■ Problem details:
Copy every line that contains the string "yellow" from the entries below.

----

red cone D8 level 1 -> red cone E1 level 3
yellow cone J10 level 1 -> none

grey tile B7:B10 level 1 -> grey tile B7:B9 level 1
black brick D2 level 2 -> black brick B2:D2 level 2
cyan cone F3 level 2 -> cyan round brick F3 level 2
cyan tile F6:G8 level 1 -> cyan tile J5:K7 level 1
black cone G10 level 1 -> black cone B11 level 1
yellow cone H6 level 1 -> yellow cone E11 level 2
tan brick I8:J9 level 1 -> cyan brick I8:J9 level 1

----

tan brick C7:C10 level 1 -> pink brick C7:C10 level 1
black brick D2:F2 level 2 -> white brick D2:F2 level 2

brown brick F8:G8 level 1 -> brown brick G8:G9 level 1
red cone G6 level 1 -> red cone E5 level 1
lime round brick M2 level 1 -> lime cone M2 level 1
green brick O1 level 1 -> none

----

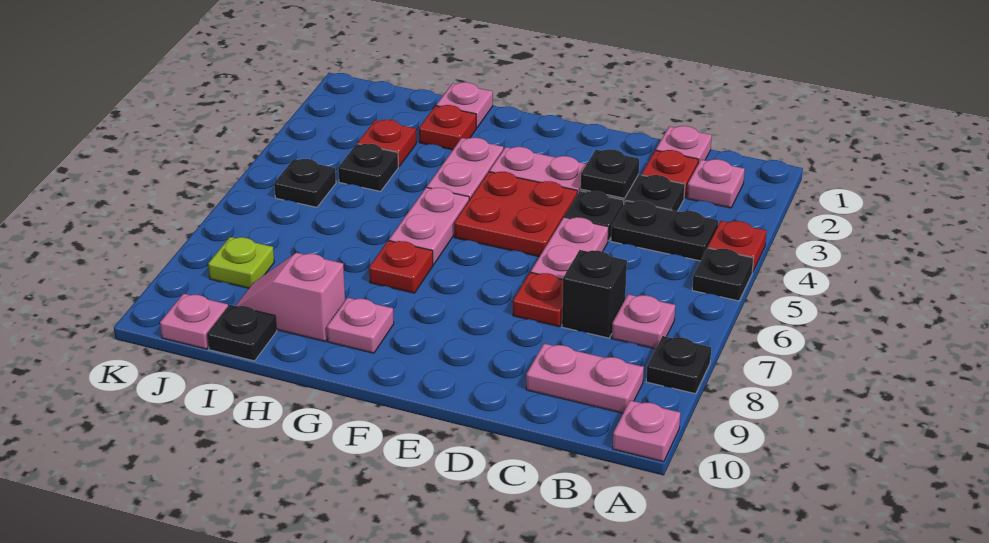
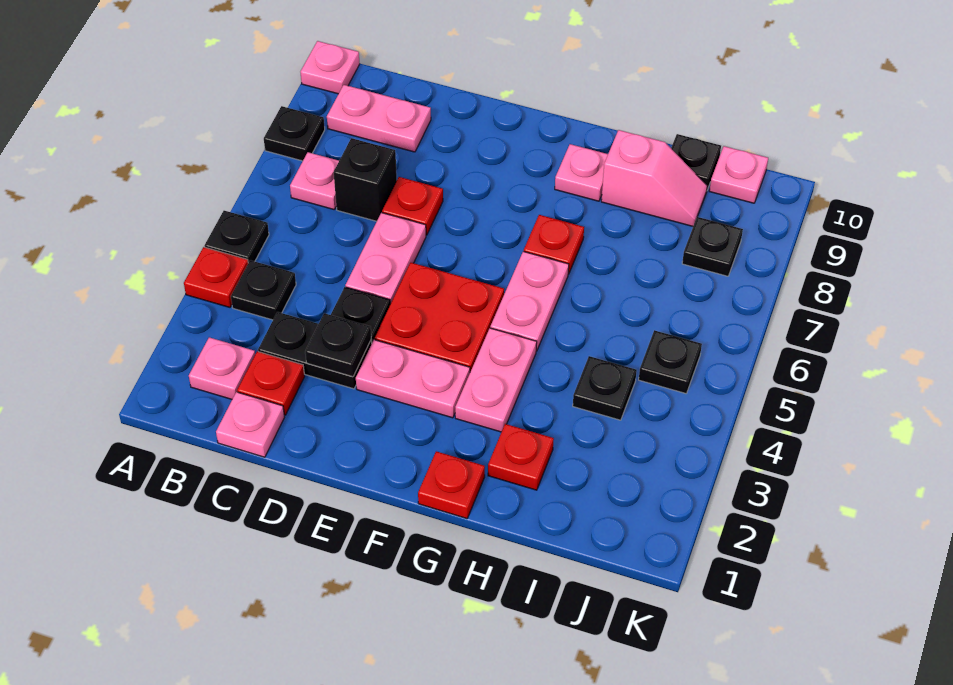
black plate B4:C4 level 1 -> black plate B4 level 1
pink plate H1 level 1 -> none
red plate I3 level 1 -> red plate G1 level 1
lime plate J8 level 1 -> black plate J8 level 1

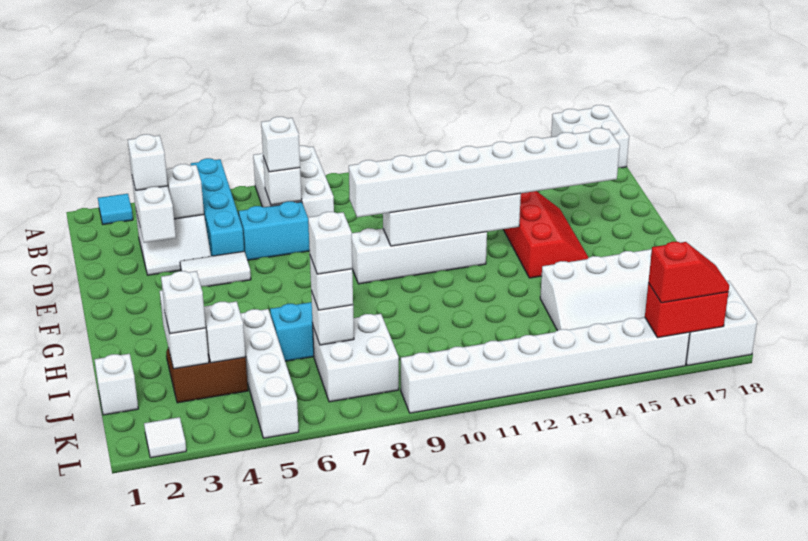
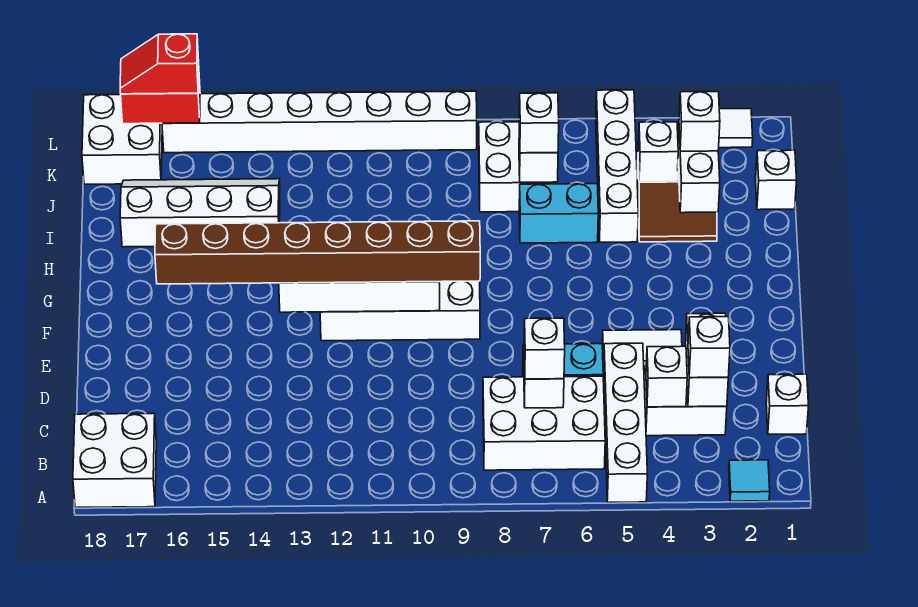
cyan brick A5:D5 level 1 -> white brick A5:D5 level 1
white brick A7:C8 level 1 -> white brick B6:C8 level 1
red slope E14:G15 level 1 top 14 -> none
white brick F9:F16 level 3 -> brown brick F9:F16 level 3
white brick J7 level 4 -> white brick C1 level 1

----

■ Response:
yellow cone J10 level 1 -> none
yellow cone H6 level 1 -> yellow cone E11 level 2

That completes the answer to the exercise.